» Problem description:
Your answer is a copy of every line in the records where "tower" appears.

(Remote sensing detection data)
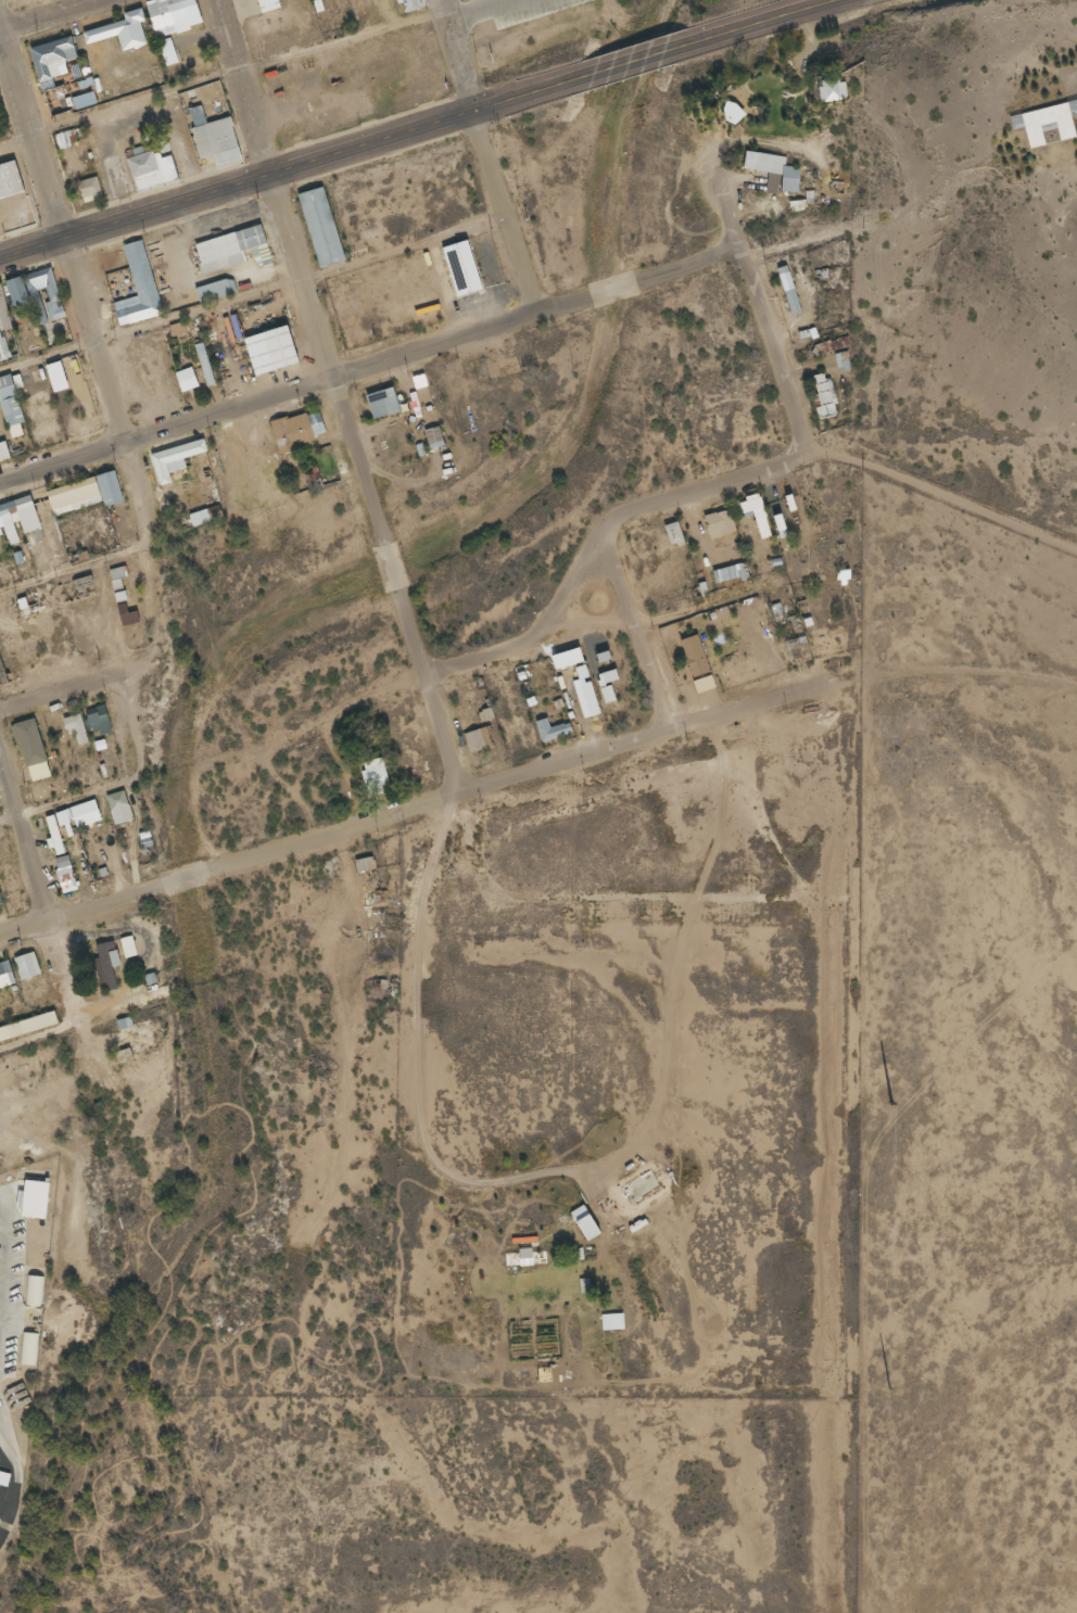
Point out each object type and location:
building: (266, 5)
building: (410, 5)
road: (476, 10)
road: (44, 14)
building: (170, 16)
road: (759, 20)
building: (120, 31)
building: (54, 50)
building: (166, 53)
road: (635, 58)
road: (218, 79)
building: (828, 89)
road: (521, 94)
building: (212, 139)
road: (30, 142)
road: (479, 156)
building: (148, 167)
building: (772, 171)
building: (9, 179)
road: (233, 185)
building: (88, 189)
road: (913, 209)
building: (318, 227)
building: (229, 248)
building: (138, 283)
building: (213, 290)
building: (787, 290)
building: (35, 294)
road: (248, 296)
building: (53, 299)
road: (760, 315)
building: (5, 337)
building: (276, 347)
building: (203, 364)
road: (371, 367)
building: (499, 368)
building: (184, 380)
road: (105, 386)
road: (336, 394)
building: (823, 395)
building: (379, 403)
building: (9, 407)
building: (295, 430)
building: (432, 438)
building: (172, 459)
building: (106, 488)
building: (69, 489)
road: (706, 489)
road: (942, 495)
building: (1, 508)
building: (753, 514)
building: (203, 516)
building: (718, 524)
building: (0, 528)
building: (0, 534)
building: (672, 535)
building: (729, 573)
road: (575, 578)
road: (635, 627)
road: (482, 656)
building: (693, 656)
road: (79, 686)
building: (95, 720)
building: (74, 728)
building: (550, 730)
building: (477, 740)
building: (29, 749)
building: (372, 777)
road: (62, 799)
road: (409, 804)
building: (116, 807)
building: (83, 813)
building: (52, 834)
road: (24, 842)
building: (362, 865)
building: (0, 903)
building: (126, 947)
building: (25, 966)
building: (103, 967)
building: (4, 975)
building: (26, 1025)
building: (124, 1056)
power tower: (889, 1103)
building: (32, 1199)
building: (33, 1291)
building: (27, 1348)
power tower: (888, 1389)
building: (3, 1478)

» Response area:
power tower: (889, 1103)
power tower: (888, 1389)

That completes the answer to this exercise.